*DIRECTIONS*.
Every entry is to be printed again precisely as given.

*MATERIAL FOR THIS TASK*.
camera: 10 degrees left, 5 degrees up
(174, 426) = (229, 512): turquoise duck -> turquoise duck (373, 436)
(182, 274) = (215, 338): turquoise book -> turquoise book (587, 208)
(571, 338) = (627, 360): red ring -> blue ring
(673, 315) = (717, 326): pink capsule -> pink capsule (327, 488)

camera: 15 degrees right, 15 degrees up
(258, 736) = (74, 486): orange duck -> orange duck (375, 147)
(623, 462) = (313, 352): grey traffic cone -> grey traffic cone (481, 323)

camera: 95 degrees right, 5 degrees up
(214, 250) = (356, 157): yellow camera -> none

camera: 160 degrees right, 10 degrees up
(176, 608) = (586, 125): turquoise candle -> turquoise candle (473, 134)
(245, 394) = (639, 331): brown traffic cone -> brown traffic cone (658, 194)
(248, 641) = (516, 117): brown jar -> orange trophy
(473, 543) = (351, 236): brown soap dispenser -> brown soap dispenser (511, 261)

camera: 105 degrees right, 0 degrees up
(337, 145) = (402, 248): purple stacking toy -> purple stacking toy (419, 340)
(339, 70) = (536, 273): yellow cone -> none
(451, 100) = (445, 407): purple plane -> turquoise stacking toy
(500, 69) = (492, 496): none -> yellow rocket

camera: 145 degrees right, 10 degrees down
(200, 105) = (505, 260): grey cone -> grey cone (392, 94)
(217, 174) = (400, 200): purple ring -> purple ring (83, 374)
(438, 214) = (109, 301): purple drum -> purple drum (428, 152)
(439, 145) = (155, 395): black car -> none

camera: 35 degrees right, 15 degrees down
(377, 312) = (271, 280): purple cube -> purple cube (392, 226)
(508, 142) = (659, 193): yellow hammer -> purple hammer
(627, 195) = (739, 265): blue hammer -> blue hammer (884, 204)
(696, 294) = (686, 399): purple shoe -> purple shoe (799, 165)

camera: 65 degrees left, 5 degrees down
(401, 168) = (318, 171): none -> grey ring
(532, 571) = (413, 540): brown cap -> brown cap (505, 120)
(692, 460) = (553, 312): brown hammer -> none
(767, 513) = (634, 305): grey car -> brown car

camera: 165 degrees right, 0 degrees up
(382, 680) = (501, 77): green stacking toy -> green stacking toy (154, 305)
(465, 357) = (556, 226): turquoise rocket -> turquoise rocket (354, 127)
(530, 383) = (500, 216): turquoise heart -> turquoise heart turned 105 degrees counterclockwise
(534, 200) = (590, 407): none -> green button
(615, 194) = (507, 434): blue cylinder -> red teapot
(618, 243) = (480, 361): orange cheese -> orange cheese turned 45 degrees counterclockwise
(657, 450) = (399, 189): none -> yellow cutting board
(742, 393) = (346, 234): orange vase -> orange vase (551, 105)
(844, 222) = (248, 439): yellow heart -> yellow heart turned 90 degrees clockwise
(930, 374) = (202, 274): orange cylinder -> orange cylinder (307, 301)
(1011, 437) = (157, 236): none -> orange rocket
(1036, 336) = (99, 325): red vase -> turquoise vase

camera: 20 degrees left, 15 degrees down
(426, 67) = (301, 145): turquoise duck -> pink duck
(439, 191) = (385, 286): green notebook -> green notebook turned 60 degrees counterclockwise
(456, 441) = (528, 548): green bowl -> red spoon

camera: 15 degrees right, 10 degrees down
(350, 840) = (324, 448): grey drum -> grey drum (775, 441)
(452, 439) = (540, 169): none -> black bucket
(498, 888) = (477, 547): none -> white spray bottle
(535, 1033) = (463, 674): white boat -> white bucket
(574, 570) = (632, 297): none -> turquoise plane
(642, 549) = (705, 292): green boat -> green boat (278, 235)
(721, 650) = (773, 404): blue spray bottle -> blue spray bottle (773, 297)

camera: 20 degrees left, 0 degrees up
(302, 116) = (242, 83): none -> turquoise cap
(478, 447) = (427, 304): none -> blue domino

*RESULT FOR THIS EXERCISE*.
camera: 10 degrees left, 5 degrees up
(174, 426) = (229, 512): turquoise duck -> turquoise duck (373, 436)
(182, 274) = (215, 338): turquoise book -> turquoise book (587, 208)
(571, 338) = (627, 360): red ring -> blue ring
(673, 315) = (717, 326): pink capsule -> pink capsule (327, 488)

camera: 15 degrees right, 15 degrees up
(258, 736) = (74, 486): orange duck -> orange duck (375, 147)
(623, 462) = (313, 352): grey traffic cone -> grey traffic cone (481, 323)

camera: 95 degrees right, 5 degrees up
(214, 250) = (356, 157): yellow camera -> none

camera: 160 degrees right, 10 degrees up
(176, 608) = (586, 125): turquoise candle -> turquoise candle (473, 134)
(245, 394) = (639, 331): brown traffic cone -> brown traffic cone (658, 194)
(248, 641) = (516, 117): brown jar -> orange trophy
(473, 543) = (351, 236): brown soap dispenser -> brown soap dispenser (511, 261)

camera: 105 degrees right, 0 degrees up
(337, 145) = (402, 248): purple stacking toy -> purple stacking toy (419, 340)
(339, 70) = (536, 273): yellow cone -> none
(451, 100) = (445, 407): purple plane -> turquoise stacking toy
(500, 69) = (492, 496): none -> yellow rocket

camera: 145 degrees right, 10 degrees down
(200, 105) = (505, 260): grey cone -> grey cone (392, 94)
(217, 174) = (400, 200): purple ring -> purple ring (83, 374)
(438, 214) = (109, 301): purple drum -> purple drum (428, 152)
(439, 145) = (155, 395): black car -> none

camera: 35 degrees right, 15 degrees down
(377, 312) = (271, 280): purple cube -> purple cube (392, 226)
(508, 142) = (659, 193): yellow hammer -> purple hammer
(627, 195) = (739, 265): blue hammer -> blue hammer (884, 204)
(696, 294) = (686, 399): purple shoe -> purple shoe (799, 165)

camera: 65 degrees left, 5 degrees down
(401, 168) = (318, 171): none -> grey ring
(532, 571) = (413, 540): brown cap -> brown cap (505, 120)
(692, 460) = (553, 312): brown hammer -> none
(767, 513) = (634, 305): grey car -> brown car

camera: 165 degrees right, 0 degrees up
(382, 680) = (501, 77): green stacking toy -> green stacking toy (154, 305)
(465, 357) = (556, 226): turquoise rocket -> turquoise rocket (354, 127)
(530, 383) = (500, 216): turquoise heart -> turquoise heart turned 105 degrees counterclockwise
(534, 200) = (590, 407): none -> green button
(615, 194) = (507, 434): blue cylinder -> red teapot
(618, 243) = (480, 361): orange cheese -> orange cheese turned 45 degrees counterclockwise
(657, 450) = (399, 189): none -> yellow cutting board
(742, 393) = (346, 234): orange vase -> orange vase (551, 105)
(844, 222) = (248, 439): yellow heart -> yellow heart turned 90 degrees clockwise
(930, 374) = (202, 274): orange cylinder -> orange cylinder (307, 301)
(1011, 437) = (157, 236): none -> orange rocket
(1036, 336) = (99, 325): red vase -> turquoise vase

camera: 20 degrees left, 15 degrees down
(426, 67) = (301, 145): turquoise duck -> pink duck
(439, 191) = (385, 286): green notebook -> green notebook turned 60 degrees counterclockwise
(456, 441) = (528, 548): green bowl -> red spoon

camera: 15 degrees right, 10 degrees down
(350, 840) = (324, 448): grey drum -> grey drum (775, 441)
(452, 439) = (540, 169): none -> black bucket
(498, 888) = (477, 547): none -> white spray bottle
(535, 1033) = (463, 674): white boat -> white bucket
(574, 570) = (632, 297): none -> turquoise plane
(642, 549) = (705, 292): green boat -> green boat (278, 235)
(721, 650) = (773, 404): blue spray bottle -> blue spray bottle (773, 297)

camera: 20 degrees left, 0 degrees up
(302, 116) = (242, 83): none -> turquoise cap
(478, 447) = (427, 304): none -> blue domino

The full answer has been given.